# Records
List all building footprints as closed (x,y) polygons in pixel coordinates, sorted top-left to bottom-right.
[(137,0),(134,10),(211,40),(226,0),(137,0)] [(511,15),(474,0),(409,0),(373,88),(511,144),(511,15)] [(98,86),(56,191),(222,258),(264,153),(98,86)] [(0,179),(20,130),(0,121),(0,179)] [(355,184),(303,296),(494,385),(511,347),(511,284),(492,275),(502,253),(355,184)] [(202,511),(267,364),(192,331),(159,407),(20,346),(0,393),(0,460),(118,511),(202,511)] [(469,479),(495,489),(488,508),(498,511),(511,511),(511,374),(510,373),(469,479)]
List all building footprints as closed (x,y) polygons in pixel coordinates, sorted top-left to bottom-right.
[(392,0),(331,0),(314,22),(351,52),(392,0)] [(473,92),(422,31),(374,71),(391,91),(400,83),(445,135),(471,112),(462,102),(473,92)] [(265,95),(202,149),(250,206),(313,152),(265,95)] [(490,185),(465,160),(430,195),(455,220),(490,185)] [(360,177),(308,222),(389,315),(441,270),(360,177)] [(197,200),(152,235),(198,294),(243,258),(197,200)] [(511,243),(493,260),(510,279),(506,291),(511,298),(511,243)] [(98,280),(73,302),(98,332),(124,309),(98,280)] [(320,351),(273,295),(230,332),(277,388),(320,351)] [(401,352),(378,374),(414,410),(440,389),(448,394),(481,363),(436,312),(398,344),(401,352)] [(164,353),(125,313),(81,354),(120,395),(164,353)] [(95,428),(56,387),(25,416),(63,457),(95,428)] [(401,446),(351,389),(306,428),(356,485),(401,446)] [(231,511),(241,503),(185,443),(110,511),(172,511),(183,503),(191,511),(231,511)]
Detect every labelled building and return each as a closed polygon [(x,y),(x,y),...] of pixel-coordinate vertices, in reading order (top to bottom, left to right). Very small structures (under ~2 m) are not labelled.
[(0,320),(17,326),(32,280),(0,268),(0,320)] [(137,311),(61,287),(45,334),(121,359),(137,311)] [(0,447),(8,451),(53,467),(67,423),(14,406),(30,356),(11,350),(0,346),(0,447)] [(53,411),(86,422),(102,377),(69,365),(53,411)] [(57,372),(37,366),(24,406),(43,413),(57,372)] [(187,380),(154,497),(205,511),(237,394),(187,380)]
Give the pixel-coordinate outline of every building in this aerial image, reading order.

==

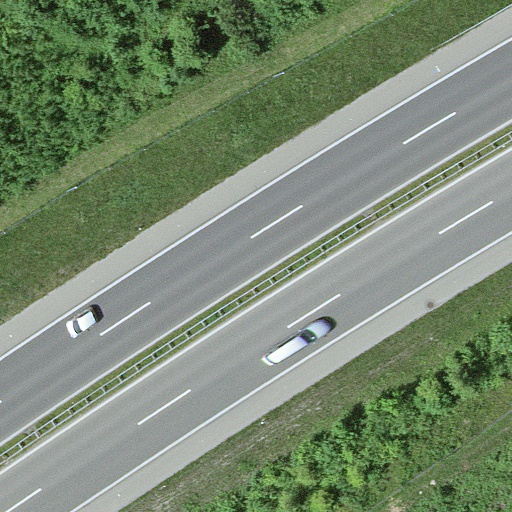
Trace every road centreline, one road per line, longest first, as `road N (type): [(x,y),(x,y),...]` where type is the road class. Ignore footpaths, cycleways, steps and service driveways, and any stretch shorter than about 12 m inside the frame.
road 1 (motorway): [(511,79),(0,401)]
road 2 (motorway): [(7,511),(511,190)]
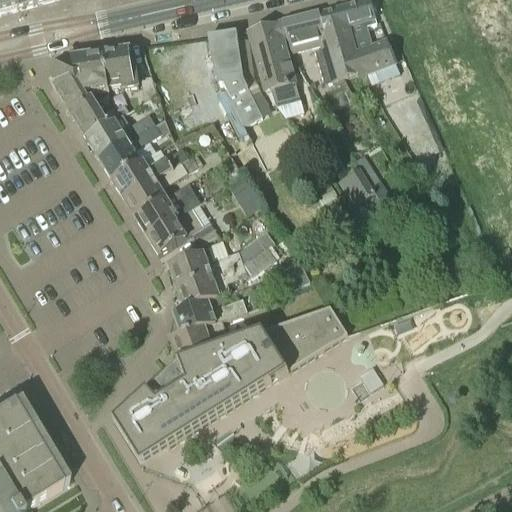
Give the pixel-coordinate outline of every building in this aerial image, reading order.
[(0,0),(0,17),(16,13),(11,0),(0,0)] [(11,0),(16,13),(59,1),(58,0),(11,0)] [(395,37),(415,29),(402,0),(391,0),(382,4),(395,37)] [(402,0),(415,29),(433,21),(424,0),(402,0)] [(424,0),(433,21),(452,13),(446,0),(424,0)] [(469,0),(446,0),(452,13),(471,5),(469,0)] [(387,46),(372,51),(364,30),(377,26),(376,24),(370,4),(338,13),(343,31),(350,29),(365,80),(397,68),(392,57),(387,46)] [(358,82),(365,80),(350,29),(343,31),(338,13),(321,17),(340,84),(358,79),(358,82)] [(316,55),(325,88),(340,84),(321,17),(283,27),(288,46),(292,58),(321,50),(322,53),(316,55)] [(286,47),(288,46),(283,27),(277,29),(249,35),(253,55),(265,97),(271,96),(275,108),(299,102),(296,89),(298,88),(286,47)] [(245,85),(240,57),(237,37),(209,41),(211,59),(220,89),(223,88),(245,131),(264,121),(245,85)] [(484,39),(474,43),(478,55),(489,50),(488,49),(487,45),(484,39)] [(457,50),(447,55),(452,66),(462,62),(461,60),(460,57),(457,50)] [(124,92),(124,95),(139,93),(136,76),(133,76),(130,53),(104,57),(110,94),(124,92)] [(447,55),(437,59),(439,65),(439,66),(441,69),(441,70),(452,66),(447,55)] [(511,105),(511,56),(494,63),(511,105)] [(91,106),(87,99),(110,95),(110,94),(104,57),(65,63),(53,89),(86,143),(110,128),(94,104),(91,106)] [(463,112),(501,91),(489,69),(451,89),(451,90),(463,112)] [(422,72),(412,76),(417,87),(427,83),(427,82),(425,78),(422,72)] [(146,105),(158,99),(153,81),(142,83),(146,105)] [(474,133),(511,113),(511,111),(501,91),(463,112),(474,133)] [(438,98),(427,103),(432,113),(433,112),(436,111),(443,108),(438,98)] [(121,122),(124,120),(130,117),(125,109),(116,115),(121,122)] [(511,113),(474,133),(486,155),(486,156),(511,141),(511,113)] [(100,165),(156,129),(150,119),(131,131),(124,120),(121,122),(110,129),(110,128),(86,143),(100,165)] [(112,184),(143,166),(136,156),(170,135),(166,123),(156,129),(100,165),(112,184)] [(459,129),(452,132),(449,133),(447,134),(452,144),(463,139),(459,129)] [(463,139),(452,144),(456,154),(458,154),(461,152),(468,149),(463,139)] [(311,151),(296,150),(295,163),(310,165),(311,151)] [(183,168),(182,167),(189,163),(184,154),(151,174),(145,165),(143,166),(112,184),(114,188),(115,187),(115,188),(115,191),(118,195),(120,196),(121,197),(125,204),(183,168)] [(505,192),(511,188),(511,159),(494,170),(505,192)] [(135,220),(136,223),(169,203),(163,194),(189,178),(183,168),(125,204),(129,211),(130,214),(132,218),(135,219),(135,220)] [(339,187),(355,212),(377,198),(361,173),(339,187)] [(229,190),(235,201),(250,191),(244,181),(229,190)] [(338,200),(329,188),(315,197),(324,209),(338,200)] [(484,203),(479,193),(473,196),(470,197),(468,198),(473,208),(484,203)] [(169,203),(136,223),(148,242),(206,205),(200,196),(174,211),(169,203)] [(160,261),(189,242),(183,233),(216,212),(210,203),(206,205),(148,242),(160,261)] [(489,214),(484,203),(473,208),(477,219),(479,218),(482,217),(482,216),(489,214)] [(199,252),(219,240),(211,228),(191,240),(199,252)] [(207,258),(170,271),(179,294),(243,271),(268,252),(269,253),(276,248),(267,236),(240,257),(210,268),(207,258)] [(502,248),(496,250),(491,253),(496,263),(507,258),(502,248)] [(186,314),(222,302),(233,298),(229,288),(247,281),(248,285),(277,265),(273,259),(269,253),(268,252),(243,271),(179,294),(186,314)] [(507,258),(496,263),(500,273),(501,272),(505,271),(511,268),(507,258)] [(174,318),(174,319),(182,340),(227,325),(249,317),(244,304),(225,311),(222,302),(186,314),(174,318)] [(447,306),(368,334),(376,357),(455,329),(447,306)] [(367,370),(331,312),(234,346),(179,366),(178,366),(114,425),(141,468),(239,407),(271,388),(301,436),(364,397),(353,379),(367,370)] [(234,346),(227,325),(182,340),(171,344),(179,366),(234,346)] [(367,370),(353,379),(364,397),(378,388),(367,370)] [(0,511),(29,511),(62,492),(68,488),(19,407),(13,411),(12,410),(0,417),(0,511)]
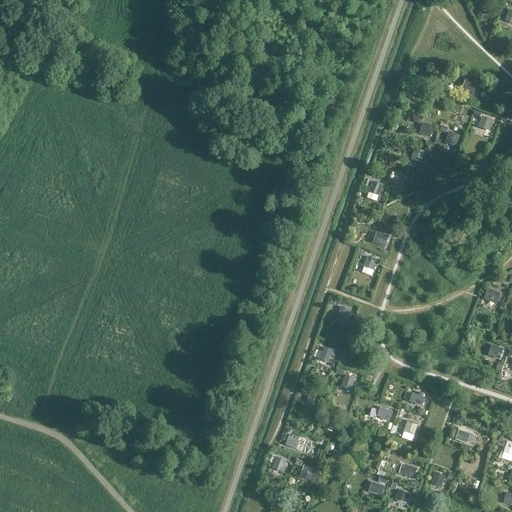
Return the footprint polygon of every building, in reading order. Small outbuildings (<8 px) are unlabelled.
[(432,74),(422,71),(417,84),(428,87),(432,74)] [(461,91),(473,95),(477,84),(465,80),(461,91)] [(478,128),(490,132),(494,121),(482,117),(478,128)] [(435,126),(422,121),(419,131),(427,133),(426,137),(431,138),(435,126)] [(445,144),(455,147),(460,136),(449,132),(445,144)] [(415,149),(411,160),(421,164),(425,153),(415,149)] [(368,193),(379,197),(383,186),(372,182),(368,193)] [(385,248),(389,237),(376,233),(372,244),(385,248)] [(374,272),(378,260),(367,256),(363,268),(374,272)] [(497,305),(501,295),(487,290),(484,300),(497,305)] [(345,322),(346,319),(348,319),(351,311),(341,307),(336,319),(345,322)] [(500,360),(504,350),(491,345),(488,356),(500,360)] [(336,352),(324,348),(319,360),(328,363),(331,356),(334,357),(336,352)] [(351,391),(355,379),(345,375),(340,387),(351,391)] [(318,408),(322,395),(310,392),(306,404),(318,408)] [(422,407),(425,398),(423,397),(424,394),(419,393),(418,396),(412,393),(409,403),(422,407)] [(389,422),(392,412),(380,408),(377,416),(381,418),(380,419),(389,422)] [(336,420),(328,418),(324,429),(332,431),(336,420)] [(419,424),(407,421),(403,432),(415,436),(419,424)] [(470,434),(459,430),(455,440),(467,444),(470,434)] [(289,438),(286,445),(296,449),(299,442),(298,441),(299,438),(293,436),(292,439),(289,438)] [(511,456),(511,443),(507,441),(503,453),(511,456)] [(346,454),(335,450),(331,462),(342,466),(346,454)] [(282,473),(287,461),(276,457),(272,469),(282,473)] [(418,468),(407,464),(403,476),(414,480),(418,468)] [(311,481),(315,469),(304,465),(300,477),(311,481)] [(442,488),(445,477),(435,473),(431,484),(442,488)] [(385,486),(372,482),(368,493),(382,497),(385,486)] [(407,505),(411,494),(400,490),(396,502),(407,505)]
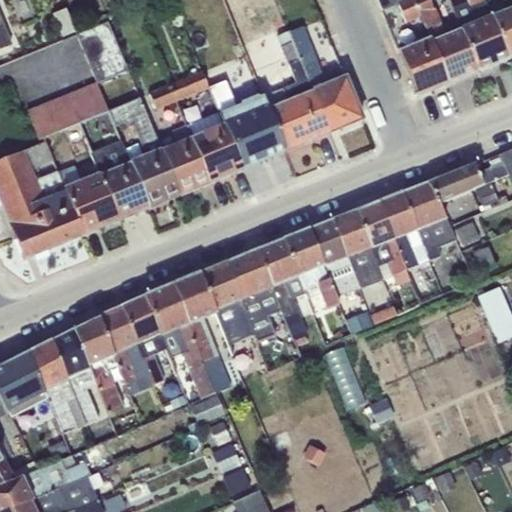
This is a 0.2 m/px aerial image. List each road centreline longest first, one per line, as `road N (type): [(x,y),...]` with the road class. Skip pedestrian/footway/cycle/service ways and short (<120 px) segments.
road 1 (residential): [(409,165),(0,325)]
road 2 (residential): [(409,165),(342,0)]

---

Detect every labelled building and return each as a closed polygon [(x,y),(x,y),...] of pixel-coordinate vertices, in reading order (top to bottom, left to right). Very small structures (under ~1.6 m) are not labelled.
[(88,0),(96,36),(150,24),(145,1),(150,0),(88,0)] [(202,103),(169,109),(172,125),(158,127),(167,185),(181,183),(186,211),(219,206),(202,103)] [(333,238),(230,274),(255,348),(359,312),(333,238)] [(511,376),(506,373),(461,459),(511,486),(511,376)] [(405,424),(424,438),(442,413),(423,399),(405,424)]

# Exercise objective
Rewrite the records from the line containing "This is a 0.2" up to and including the line containing "road 1 (residential): [(409,165),(0,325)]". Keep the request unchanged, and multiply every coordinate in the answer by 0.75, rounding to whole numbers with halves rounded up.

# Solution below
This is a 0.2 m/px aerial image. List each road centreline longest first, one per line, as `road N (type): [(x,y),...]` with the road class. Skip pedestrian/footway/cycle/service ways and short (<120 px) segments.
road 1 (residential): [(307,124),(0,244)]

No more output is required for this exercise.